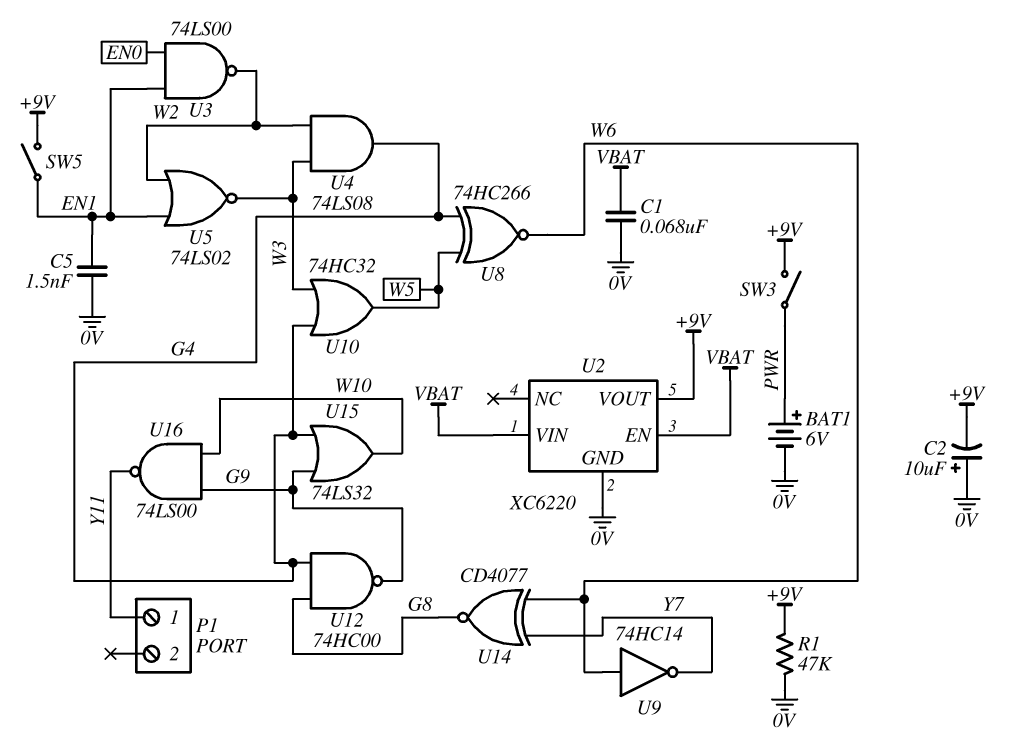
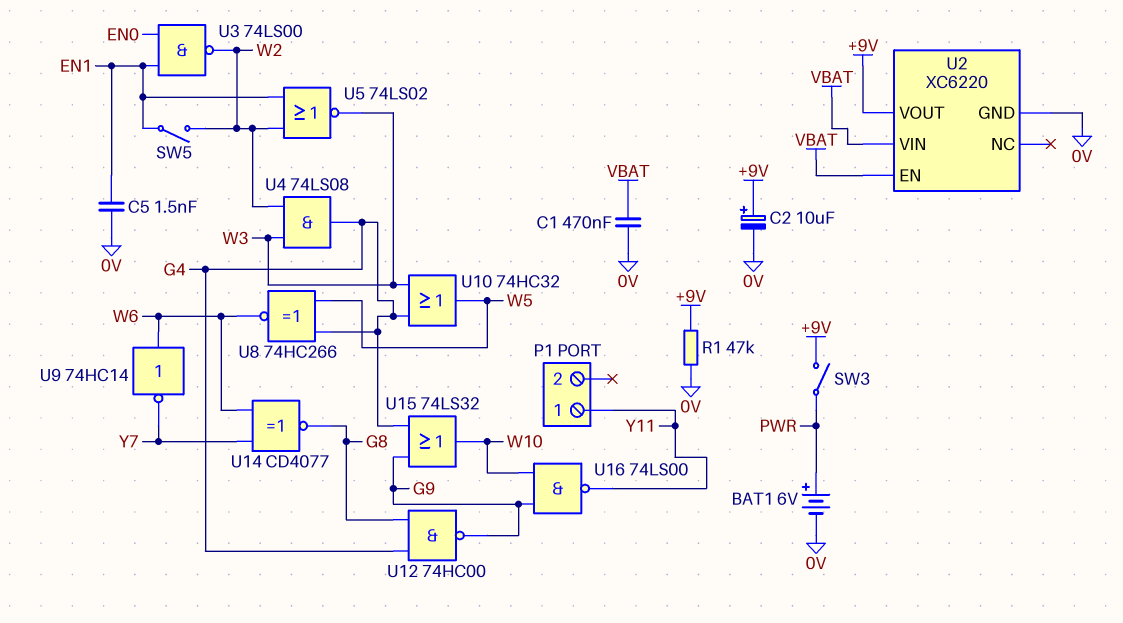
C1: 68nF (0V, VBAT) -> 470nF (0V, VBAT)
C2: 10uF (plus 0V, minus +9V) -> 10uF (plus +9V, minus 0V)
SW5: switch (+9V, EN1) -> switch (EN1, W2)

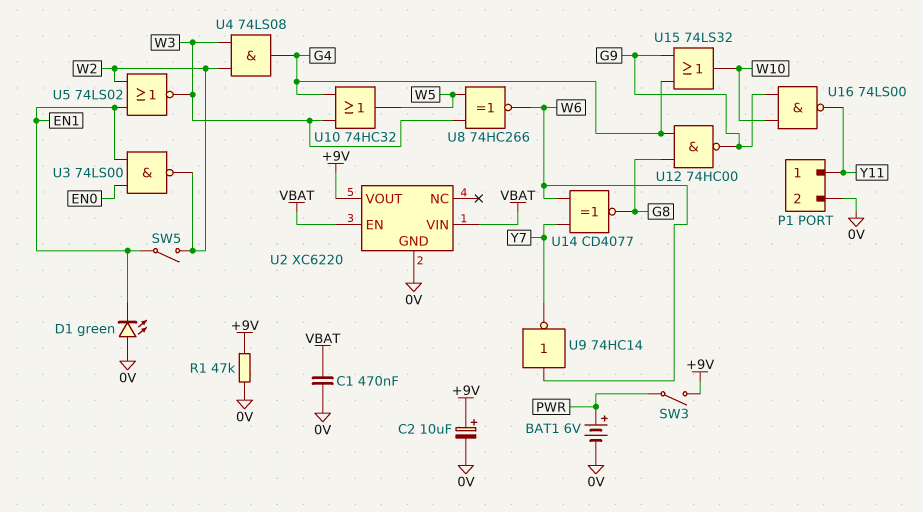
C5: 1.5nF (0V, EN1) -> none
D1: none -> LED green (A 0V, K EN1)
P1 pin 2: none -> 0V
U8: XNOR 74HC266 (in G4, in W5, out W6) -> XNOR 74HC266 (in W3, in W5, out W6)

**How to complete this task:** The lines you return should be those above that contain the word "none", every one of them.

**Exercise solution:**
C5: 1.5nF (0V, EN1) -> none
D1: none -> LED green (A 0V, K EN1)
P1 pin 2: none -> 0V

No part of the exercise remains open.